(Supplied material Opens)

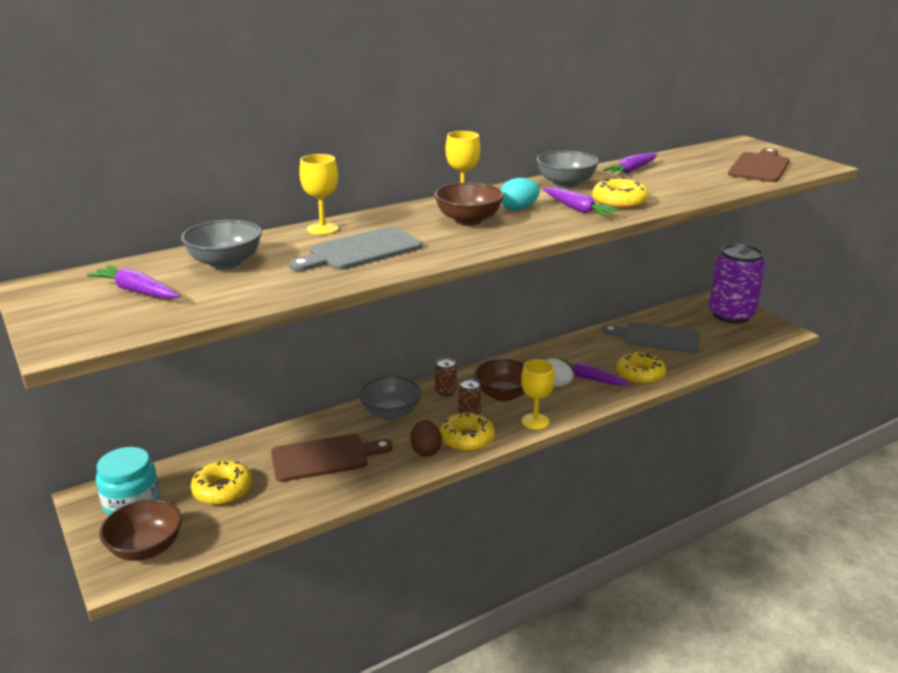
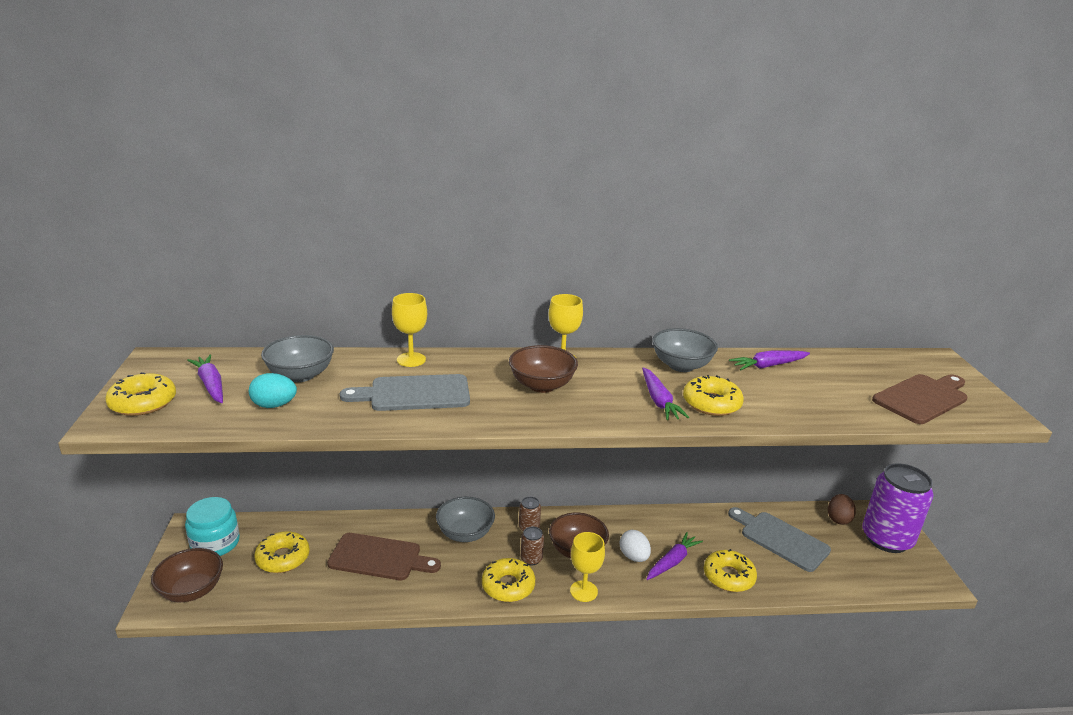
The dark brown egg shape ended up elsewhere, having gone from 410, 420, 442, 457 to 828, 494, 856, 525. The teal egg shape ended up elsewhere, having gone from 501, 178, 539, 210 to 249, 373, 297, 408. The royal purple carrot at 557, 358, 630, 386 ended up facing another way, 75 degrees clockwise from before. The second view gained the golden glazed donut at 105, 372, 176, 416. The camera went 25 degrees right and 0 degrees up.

(Supplied material Closes)
(Supplied material Opens)

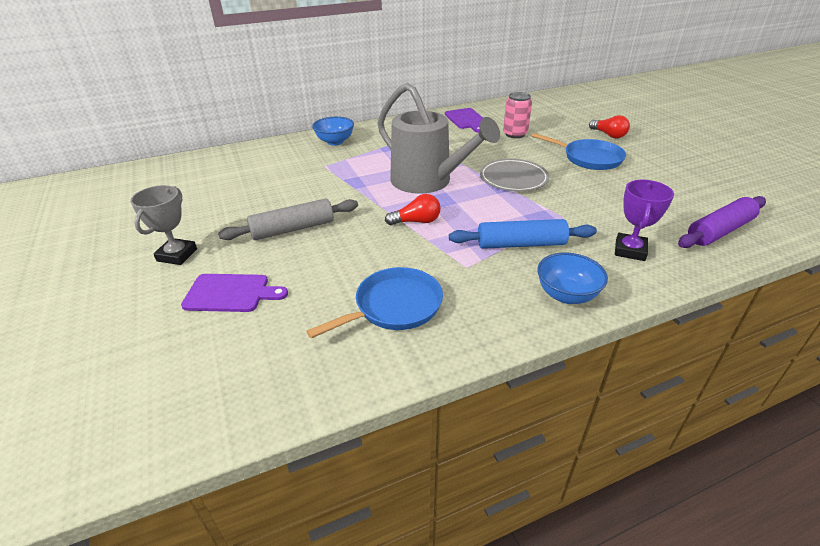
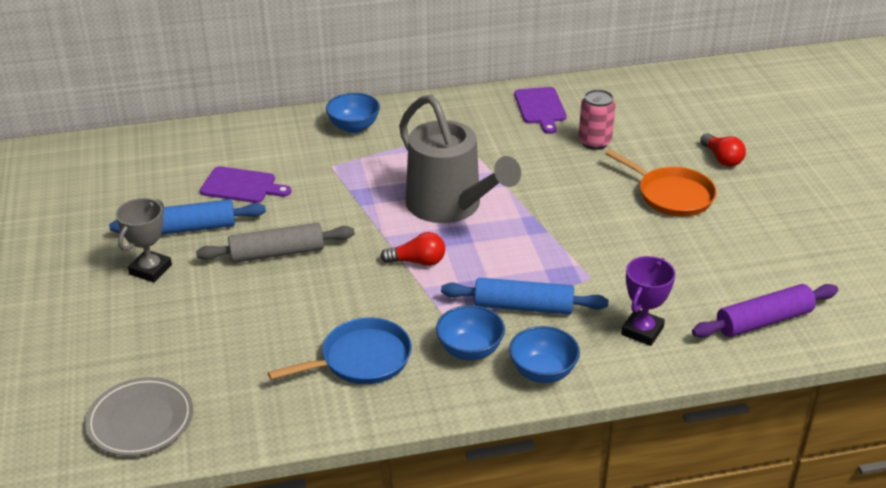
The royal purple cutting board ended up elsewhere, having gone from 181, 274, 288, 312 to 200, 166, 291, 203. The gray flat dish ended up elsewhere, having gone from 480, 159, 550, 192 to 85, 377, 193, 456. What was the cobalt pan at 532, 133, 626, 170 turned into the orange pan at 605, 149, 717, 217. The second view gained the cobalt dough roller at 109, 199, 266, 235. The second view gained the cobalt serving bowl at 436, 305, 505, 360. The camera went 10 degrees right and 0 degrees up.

(Supplied material Closes)
(Supplied material Opens)

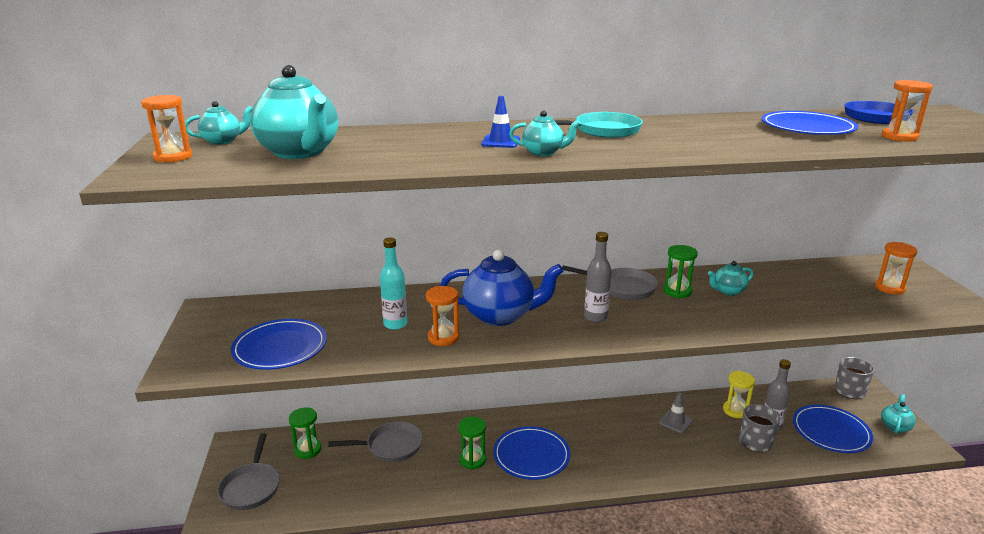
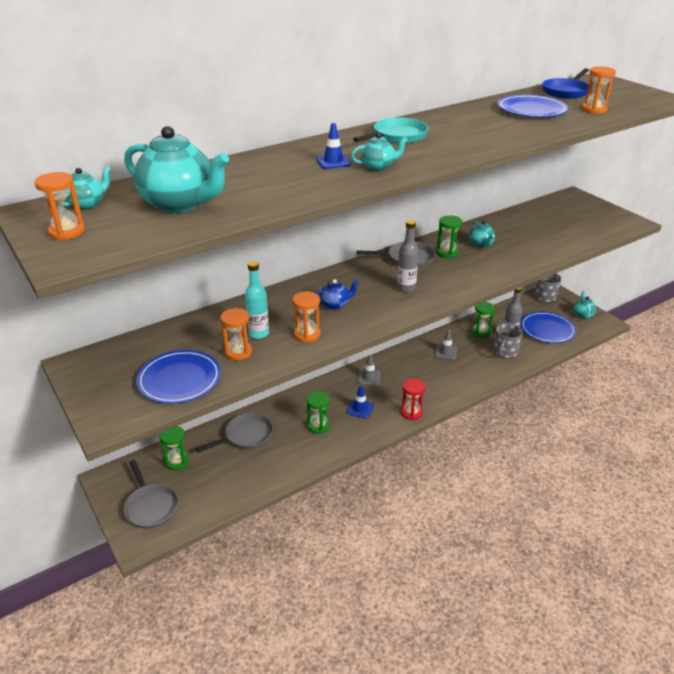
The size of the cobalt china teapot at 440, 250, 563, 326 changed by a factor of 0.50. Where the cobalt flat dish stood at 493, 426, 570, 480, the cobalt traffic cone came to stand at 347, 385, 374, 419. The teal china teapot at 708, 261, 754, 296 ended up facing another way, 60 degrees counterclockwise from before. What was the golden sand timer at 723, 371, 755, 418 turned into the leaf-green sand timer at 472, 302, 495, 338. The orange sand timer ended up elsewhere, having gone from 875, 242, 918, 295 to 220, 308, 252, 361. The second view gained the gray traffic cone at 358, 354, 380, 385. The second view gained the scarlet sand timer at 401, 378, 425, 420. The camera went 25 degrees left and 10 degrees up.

(Supplied material Closes)

Exercise:
Only lines that contain "orange" are needed, so copy each of them from the data.

Solution for this exercise:
The royal purple cutting board ended up elsewhere, having gone from 181, 274, 288, 312 to 200, 166, 291, 203. The gray flat dish ended up elsewhere, having gone from 480, 159, 550, 192 to 85, 377, 193, 456. What was the cobalt pan at 532, 133, 626, 170 turned into the orange pan at 605, 149, 717, 217. The second view gained the cobalt dough roller at 109, 199, 266, 235. The second view gained the cobalt serving bowl at 436, 305, 505, 360. The camera went 10 degrees right and 0 degrees up.
The size of the cobalt china teapot at 440, 250, 563, 326 changed by a factor of 0.50. Where the cobalt flat dish stood at 493, 426, 570, 480, the cobalt traffic cone came to stand at 347, 385, 374, 419. The teal china teapot at 708, 261, 754, 296 ended up facing another way, 60 degrees counterclockwise from before. What was the golden sand timer at 723, 371, 755, 418 turned into the leaf-green sand timer at 472, 302, 495, 338. The orange sand timer ended up elsewhere, having gone from 875, 242, 918, 295 to 220, 308, 252, 361. The second view gained the gray traffic cone at 358, 354, 380, 385. The second view gained the scarlet sand timer at 401, 378, 425, 420. The camera went 25 degrees left and 10 degrees up.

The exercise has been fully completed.